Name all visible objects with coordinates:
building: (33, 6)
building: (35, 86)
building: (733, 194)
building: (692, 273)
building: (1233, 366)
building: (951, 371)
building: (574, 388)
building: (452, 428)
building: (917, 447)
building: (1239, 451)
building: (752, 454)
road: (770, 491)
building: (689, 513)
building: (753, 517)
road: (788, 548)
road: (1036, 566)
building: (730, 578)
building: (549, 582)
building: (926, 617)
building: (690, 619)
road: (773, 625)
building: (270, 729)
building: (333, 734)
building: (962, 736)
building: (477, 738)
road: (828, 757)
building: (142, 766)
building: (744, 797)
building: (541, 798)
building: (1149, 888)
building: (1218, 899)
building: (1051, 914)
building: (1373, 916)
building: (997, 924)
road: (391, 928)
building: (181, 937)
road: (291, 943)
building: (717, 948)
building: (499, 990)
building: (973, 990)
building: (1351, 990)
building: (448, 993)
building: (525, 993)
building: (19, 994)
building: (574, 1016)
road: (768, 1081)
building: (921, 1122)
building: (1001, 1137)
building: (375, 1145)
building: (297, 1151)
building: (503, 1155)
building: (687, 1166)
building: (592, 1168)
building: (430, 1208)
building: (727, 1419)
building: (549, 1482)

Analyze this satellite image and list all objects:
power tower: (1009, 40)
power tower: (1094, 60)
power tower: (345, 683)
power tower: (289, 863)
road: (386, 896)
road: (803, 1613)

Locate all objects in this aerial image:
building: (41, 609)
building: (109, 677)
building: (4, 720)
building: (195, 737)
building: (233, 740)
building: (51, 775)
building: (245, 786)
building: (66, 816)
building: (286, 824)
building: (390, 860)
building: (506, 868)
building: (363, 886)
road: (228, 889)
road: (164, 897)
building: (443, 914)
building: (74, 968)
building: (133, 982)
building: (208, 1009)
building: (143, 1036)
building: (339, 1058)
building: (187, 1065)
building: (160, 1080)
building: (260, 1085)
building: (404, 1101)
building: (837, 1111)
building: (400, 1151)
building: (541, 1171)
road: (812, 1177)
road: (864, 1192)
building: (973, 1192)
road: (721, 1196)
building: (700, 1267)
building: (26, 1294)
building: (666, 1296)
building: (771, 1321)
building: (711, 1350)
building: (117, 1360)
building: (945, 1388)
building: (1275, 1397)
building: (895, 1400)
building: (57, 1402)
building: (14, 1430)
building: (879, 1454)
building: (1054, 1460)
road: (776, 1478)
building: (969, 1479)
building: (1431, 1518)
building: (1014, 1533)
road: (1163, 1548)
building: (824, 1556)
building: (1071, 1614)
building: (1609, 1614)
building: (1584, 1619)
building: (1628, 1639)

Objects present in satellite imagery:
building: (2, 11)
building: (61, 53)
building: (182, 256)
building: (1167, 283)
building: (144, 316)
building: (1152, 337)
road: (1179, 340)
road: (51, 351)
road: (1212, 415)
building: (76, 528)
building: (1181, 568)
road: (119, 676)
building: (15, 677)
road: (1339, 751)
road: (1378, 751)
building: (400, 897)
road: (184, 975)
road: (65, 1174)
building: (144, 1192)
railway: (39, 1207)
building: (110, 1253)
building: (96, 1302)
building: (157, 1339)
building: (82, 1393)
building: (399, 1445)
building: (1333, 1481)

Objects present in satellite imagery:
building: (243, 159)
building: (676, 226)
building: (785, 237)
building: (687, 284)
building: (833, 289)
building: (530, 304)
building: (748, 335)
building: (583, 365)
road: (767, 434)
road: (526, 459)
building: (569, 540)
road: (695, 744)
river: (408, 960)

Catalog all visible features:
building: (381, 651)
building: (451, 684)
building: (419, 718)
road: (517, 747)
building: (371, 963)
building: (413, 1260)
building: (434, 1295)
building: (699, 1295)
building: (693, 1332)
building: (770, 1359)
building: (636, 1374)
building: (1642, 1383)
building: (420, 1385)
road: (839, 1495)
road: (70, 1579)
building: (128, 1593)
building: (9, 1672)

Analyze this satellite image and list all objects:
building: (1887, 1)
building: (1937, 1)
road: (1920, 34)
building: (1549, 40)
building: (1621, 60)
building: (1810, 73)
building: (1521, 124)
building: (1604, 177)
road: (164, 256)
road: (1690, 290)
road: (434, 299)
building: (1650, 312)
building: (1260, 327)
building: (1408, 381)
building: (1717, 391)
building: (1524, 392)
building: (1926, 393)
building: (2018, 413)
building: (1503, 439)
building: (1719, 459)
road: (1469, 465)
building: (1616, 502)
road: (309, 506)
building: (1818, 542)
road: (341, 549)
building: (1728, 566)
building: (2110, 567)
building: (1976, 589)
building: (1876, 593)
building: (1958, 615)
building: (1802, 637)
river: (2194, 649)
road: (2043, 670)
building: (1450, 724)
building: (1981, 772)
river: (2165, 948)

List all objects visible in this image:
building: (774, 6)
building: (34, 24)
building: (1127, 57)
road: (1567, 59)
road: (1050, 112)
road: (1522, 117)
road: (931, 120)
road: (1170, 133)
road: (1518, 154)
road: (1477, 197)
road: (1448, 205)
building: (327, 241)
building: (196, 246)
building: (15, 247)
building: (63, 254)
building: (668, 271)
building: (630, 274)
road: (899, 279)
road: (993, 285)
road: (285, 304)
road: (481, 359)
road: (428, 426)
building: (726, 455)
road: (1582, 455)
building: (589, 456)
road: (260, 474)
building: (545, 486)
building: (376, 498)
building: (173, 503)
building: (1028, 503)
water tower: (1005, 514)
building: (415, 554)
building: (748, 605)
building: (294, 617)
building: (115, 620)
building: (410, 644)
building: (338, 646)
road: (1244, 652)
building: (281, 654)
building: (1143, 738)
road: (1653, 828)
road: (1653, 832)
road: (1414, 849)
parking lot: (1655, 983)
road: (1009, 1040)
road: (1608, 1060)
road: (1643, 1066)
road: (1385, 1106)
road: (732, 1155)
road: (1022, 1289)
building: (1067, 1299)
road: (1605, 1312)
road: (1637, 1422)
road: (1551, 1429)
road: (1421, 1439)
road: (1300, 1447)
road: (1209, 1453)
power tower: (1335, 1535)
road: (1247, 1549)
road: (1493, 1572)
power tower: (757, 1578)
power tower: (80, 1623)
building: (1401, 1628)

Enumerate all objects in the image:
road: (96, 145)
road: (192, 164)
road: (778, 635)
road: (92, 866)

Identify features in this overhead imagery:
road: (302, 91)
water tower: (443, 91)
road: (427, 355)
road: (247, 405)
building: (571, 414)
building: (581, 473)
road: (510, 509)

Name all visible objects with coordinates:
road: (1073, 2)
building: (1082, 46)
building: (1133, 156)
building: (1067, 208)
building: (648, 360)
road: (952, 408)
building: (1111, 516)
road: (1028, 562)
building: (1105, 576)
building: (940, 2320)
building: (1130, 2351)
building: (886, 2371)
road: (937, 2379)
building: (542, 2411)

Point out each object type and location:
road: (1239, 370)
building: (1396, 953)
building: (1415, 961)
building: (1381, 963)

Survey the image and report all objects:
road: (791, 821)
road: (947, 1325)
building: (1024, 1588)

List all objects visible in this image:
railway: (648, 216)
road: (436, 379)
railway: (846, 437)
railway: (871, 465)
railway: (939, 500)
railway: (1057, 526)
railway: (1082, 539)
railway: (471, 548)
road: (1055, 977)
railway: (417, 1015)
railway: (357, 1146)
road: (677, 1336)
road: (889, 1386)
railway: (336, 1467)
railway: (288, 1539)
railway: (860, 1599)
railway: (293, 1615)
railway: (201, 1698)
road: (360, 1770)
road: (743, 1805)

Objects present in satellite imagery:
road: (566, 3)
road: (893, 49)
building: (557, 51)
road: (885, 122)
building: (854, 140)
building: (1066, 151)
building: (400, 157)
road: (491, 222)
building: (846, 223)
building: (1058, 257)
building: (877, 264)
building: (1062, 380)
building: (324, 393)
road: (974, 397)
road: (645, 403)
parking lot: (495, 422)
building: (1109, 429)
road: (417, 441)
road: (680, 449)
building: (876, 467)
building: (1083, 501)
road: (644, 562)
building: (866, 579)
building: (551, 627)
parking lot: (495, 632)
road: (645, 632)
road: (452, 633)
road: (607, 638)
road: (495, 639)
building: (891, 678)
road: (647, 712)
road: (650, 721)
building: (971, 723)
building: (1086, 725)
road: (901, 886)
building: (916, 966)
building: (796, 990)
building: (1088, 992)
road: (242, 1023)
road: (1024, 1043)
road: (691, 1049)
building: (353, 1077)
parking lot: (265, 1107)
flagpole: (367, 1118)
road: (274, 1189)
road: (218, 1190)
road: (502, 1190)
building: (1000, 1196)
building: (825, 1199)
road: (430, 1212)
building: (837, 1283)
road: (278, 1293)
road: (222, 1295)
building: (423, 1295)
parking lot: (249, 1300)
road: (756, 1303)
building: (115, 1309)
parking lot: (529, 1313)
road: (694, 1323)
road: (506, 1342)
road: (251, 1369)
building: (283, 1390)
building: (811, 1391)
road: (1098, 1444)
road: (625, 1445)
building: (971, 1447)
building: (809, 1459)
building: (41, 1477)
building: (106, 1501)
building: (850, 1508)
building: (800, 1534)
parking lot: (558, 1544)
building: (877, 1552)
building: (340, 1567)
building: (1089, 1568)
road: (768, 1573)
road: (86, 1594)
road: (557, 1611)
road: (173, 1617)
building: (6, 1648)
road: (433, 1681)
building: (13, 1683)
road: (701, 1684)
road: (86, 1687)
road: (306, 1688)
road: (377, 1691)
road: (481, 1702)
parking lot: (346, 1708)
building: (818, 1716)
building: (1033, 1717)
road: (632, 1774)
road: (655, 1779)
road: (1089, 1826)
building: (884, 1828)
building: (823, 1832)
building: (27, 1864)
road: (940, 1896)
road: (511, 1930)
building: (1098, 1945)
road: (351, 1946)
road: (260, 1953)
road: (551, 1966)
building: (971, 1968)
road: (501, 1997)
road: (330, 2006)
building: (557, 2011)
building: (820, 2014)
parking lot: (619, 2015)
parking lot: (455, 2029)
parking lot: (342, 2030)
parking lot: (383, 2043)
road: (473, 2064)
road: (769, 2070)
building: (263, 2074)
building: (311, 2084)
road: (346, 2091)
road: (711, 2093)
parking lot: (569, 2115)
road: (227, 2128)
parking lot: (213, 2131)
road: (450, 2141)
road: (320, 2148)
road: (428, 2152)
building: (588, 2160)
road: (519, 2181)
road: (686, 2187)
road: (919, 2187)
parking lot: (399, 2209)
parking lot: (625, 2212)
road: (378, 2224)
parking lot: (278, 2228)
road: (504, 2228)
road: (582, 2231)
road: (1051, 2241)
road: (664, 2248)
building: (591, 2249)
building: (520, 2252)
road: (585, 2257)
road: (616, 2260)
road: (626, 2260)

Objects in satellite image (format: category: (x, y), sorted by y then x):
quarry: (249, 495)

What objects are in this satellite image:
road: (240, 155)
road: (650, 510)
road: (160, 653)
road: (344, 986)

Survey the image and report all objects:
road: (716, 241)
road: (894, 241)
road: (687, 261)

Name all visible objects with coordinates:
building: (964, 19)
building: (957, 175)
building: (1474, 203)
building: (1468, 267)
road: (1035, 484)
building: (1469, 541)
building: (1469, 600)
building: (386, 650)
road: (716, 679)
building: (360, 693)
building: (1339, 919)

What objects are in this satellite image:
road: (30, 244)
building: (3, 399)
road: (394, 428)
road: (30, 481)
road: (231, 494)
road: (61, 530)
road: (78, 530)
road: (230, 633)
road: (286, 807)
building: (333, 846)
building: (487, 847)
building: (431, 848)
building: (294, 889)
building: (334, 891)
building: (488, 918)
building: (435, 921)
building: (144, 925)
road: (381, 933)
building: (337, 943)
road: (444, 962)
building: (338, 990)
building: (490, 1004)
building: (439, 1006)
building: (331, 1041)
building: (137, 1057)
◆ ◆ ◆ ◆ ◆ ◆ ◆
• _Problem requirements_
If a line of the data above contains "water", copy it out.

• _Output below_
water tower: (1005, 514)
water tower: (443, 91)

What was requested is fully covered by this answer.